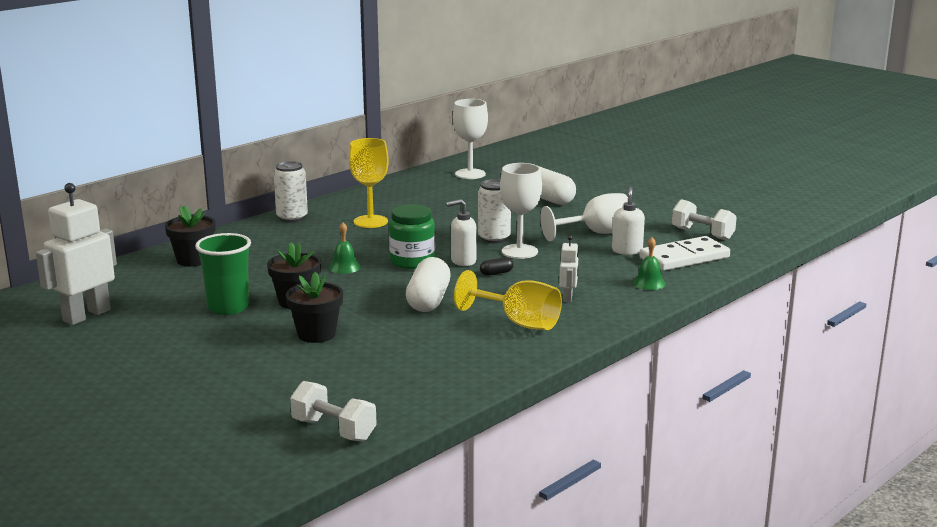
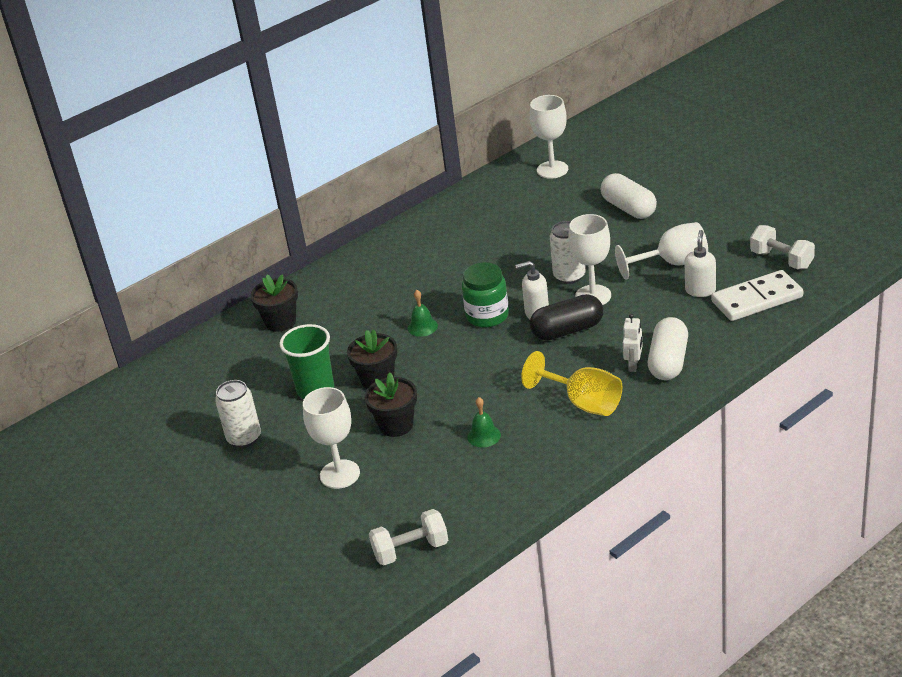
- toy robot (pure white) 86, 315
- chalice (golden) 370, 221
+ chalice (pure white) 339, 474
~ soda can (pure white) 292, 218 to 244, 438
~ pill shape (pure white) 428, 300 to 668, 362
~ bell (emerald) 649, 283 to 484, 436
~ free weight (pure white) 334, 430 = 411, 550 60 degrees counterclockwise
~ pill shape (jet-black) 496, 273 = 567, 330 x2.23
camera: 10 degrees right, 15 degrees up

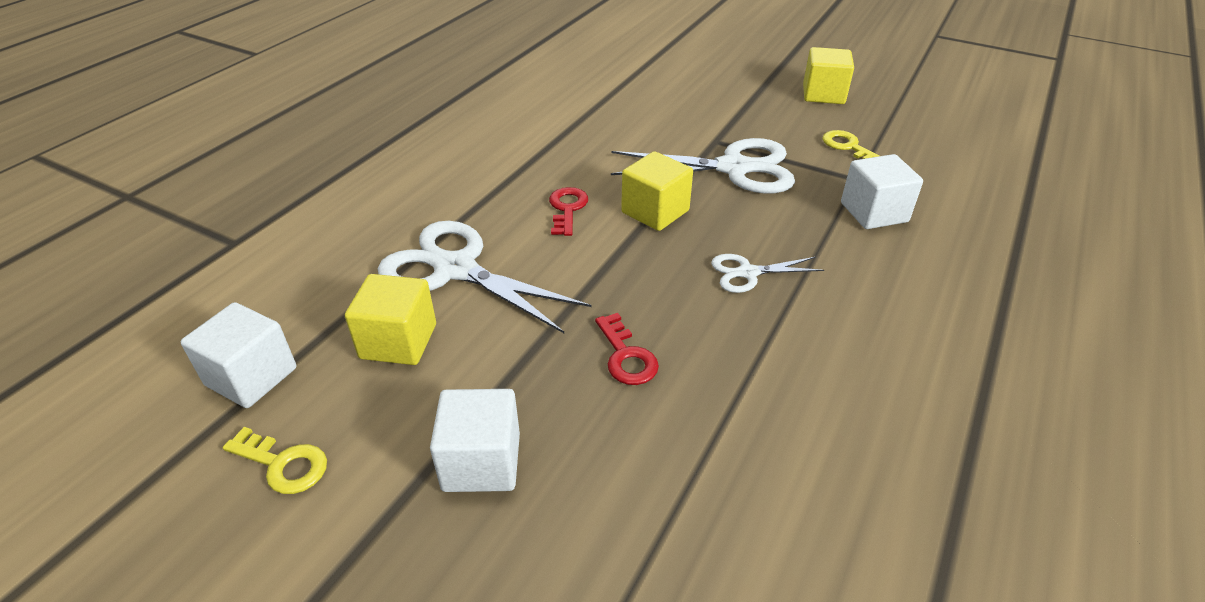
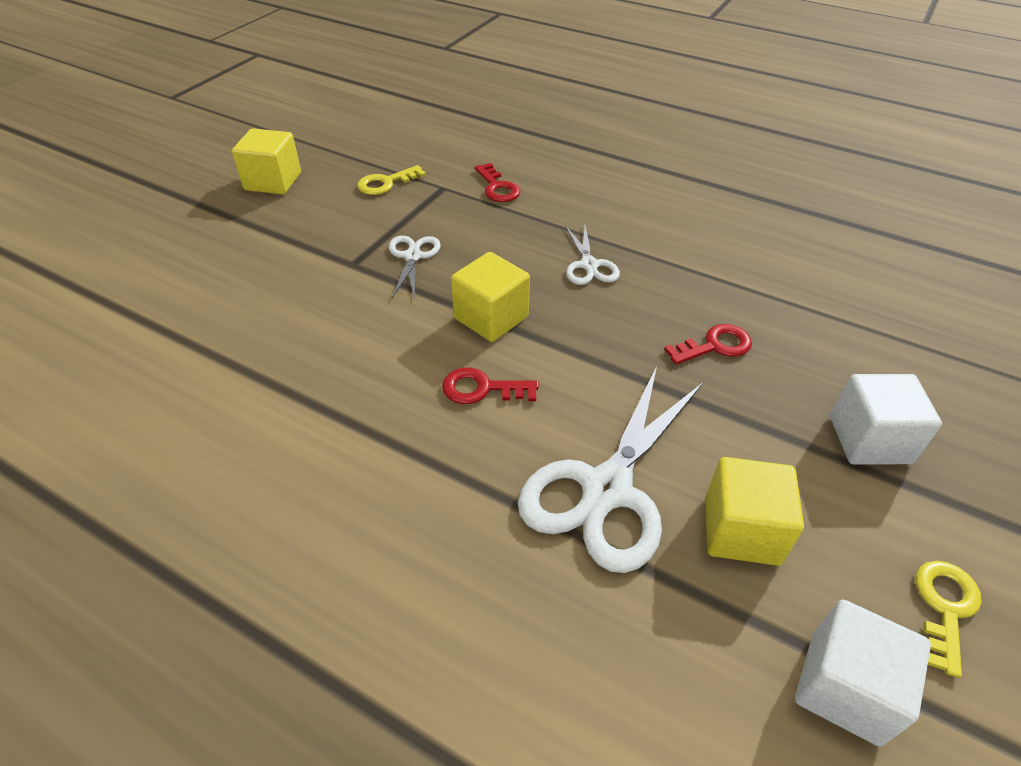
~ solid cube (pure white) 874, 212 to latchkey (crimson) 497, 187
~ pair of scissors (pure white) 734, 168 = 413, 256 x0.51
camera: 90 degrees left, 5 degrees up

------

## Work instructions
Look for the string "pill" in the entries above. Copy every line that has it.

## Response
~ pill shape (pure white) 428, 300 to 668, 362
~ pill shape (jet-black) 496, 273 = 567, 330 x2.23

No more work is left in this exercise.